Exercise: List every line of the lines below that contains the string "shortInstrumentName".
%%
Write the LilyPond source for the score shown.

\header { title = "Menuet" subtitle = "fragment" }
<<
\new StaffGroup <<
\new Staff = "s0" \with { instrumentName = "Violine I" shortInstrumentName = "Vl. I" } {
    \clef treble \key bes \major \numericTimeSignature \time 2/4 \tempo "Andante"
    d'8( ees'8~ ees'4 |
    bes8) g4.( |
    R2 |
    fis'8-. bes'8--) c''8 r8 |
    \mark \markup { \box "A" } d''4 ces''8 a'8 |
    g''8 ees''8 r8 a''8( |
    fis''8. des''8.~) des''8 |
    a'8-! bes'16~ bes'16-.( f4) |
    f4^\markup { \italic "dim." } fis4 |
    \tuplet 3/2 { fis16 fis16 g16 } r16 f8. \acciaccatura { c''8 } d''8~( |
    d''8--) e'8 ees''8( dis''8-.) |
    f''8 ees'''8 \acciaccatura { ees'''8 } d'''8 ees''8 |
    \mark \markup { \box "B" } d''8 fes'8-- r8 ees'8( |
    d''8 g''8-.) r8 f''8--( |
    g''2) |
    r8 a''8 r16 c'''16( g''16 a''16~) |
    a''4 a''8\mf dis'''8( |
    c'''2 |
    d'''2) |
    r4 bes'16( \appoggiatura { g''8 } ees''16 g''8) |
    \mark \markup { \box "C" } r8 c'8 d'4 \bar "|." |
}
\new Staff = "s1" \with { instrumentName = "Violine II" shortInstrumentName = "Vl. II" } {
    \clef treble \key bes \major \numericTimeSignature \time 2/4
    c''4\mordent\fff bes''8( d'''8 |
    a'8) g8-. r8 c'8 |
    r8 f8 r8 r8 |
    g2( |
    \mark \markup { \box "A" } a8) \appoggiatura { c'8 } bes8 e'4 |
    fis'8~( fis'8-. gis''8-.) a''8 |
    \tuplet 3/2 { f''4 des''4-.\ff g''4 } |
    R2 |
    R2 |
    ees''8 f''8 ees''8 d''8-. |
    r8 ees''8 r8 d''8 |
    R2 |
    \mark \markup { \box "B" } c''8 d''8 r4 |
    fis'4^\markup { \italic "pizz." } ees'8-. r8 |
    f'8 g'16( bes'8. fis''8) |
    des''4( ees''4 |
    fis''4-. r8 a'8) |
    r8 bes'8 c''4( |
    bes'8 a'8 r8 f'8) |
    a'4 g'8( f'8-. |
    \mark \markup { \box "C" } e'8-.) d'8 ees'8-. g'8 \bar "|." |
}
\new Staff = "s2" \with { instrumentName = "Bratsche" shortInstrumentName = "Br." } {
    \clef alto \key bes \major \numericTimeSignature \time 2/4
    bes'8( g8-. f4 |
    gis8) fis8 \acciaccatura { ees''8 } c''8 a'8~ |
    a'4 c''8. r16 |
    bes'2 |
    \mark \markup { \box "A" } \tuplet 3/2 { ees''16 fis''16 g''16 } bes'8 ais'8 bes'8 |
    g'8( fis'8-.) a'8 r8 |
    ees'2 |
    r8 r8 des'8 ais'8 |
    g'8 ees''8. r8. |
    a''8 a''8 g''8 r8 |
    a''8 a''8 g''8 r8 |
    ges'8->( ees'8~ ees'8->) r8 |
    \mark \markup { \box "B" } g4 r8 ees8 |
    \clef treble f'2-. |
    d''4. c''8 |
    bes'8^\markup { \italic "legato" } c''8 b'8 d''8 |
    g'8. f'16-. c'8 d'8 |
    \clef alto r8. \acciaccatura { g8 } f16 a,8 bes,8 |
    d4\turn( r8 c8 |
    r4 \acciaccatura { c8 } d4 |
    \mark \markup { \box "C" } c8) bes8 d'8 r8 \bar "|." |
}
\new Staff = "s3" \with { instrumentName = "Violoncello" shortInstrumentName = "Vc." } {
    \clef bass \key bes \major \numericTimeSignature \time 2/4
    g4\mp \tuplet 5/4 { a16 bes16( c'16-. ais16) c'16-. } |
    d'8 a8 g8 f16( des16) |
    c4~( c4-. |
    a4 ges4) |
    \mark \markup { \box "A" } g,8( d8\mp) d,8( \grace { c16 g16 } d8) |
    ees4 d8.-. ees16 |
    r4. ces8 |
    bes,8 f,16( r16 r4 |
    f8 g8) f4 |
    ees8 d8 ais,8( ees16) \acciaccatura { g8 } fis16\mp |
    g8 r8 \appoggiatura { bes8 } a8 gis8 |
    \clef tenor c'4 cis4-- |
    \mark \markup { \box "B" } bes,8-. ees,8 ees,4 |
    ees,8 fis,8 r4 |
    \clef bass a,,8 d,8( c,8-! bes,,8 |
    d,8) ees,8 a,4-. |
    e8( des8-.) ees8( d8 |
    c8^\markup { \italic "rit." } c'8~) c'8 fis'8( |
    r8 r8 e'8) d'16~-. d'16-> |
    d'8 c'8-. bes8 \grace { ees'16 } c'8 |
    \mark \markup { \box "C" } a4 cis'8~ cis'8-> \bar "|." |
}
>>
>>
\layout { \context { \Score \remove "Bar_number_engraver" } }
%%
Output of the task:
\new Staff = "s0" \with { instrumentName = "Violine I" shortInstrumentName = "Vl. I" } {
\new Staff = "s1" \with { instrumentName = "Violine II" shortInstrumentName = "Vl. II" } {
\new Staff = "s2" \with { instrumentName = "Bratsche" shortInstrumentName = "Br." } {
\new Staff = "s3" \with { instrumentName = "Violoncello" shortInstrumentName = "Vc." } {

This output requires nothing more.